Brief. Write out the entries exactly, pictures excluded.

Records provided: Begin

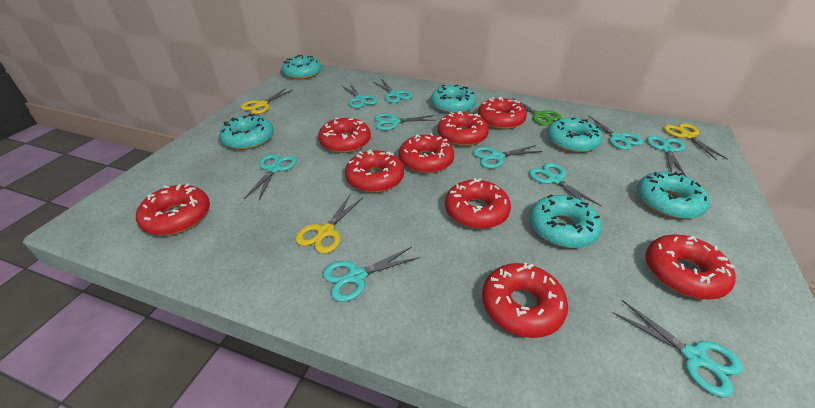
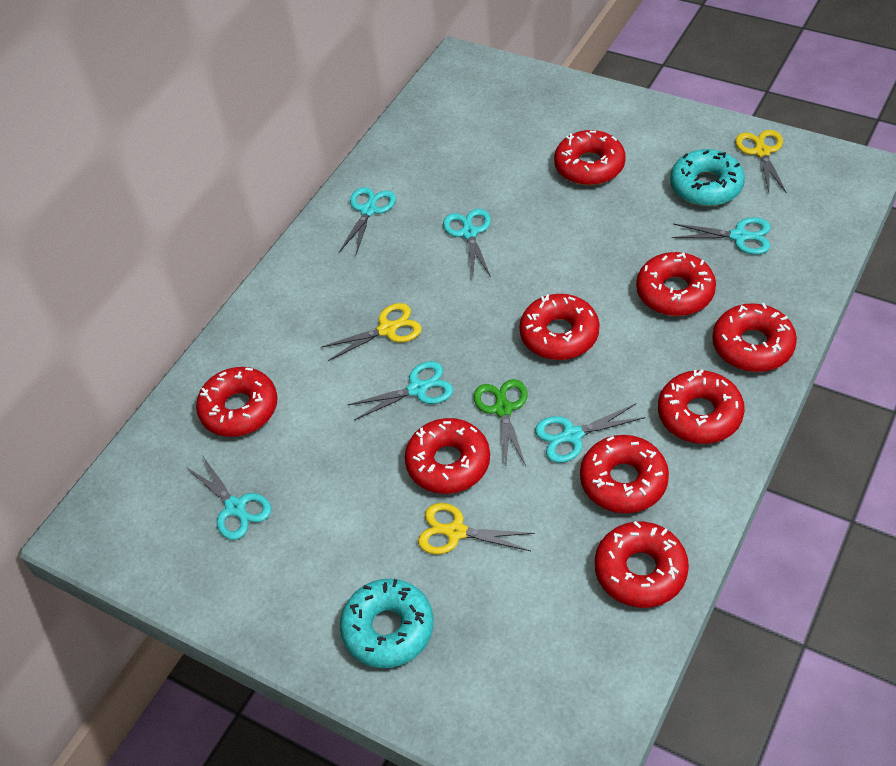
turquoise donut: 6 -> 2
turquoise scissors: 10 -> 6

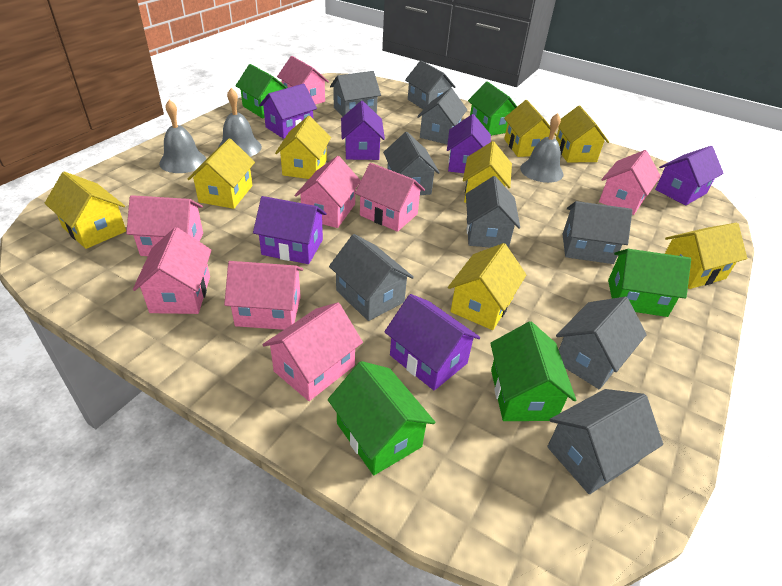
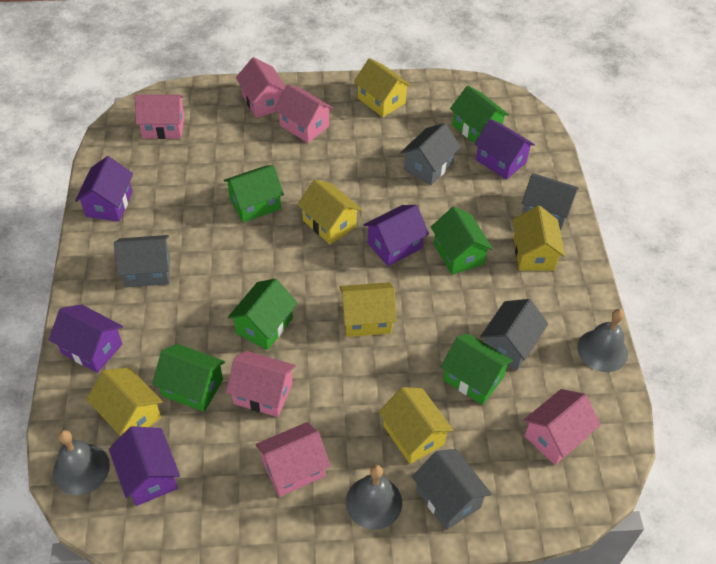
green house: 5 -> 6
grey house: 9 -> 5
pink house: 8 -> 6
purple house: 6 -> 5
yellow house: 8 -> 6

Records provided: End

Written reply.
turquoise donut: 6 -> 2
turquoise scissors: 10 -> 6

green house: 5 -> 6
grey house: 9 -> 5
pink house: 8 -> 6
purple house: 6 -> 5
yellow house: 8 -> 6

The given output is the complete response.